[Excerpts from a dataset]

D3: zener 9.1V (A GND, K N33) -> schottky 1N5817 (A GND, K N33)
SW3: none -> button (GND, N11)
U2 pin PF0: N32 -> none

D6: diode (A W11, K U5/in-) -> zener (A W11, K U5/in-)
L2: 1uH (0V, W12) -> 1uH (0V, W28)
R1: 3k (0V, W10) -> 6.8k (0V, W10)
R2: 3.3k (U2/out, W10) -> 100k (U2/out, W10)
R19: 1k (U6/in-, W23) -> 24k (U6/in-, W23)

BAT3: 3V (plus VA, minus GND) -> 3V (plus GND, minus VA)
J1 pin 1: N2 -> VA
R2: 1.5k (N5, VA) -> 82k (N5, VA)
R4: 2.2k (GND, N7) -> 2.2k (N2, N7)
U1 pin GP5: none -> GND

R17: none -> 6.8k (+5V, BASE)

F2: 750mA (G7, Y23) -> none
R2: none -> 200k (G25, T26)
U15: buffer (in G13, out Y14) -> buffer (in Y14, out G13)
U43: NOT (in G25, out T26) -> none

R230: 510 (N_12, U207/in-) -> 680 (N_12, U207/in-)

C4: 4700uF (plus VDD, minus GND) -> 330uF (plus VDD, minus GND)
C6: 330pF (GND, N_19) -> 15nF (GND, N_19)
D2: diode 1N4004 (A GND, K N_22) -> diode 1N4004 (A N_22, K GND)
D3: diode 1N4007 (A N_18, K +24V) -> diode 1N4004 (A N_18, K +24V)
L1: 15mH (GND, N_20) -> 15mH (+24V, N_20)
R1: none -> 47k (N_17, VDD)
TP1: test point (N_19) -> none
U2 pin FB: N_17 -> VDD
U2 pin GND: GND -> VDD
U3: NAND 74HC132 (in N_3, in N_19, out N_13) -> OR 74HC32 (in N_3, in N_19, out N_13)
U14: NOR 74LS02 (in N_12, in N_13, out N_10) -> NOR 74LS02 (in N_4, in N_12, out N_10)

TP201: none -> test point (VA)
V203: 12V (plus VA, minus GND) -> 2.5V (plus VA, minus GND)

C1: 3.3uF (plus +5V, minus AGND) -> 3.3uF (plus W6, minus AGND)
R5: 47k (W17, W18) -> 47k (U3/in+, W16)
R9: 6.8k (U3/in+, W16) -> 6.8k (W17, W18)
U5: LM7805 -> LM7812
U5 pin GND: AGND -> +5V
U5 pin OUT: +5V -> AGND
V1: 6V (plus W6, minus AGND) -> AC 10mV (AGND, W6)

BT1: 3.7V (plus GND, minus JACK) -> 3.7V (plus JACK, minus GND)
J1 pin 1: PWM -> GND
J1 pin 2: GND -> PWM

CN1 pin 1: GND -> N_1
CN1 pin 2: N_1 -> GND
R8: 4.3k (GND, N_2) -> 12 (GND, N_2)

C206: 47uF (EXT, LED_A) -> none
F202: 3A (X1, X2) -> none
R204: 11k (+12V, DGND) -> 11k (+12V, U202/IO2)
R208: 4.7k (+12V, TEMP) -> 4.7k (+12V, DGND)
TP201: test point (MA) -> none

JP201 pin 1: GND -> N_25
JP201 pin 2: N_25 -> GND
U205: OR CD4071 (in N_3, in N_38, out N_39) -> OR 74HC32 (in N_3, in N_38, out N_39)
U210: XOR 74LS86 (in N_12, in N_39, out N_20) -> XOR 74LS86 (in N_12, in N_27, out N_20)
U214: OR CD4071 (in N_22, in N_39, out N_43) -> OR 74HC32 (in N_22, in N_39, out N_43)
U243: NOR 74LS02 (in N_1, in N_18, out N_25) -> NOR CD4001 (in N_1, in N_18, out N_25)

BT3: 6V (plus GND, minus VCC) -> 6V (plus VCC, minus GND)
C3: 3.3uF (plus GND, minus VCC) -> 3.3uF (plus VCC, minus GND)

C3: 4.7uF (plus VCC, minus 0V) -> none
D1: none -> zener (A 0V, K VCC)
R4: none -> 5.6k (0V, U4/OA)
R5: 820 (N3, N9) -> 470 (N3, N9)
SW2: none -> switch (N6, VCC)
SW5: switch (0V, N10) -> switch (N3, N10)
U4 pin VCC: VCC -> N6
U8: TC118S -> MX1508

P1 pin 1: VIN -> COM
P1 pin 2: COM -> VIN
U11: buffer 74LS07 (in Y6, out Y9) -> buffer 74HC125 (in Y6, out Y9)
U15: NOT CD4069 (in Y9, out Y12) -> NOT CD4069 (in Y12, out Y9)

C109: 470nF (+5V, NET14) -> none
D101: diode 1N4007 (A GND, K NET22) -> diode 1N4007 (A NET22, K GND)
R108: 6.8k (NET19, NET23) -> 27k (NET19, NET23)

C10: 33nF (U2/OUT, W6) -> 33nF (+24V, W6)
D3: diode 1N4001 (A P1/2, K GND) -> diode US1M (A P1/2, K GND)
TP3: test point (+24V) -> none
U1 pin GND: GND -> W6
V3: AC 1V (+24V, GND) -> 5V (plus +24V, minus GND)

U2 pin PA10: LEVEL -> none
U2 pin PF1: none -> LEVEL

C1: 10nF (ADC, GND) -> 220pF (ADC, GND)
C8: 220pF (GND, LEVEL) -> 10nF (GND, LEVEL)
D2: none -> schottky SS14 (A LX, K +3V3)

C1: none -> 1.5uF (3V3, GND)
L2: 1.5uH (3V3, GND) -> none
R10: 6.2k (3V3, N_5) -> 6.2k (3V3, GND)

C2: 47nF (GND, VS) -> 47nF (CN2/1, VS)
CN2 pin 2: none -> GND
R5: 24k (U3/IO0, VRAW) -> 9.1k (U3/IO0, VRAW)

[WORK ORDER]
Number of lines with the string "schottky" in the data above: report this figure and nothing more.

[TASK ANSWER]
2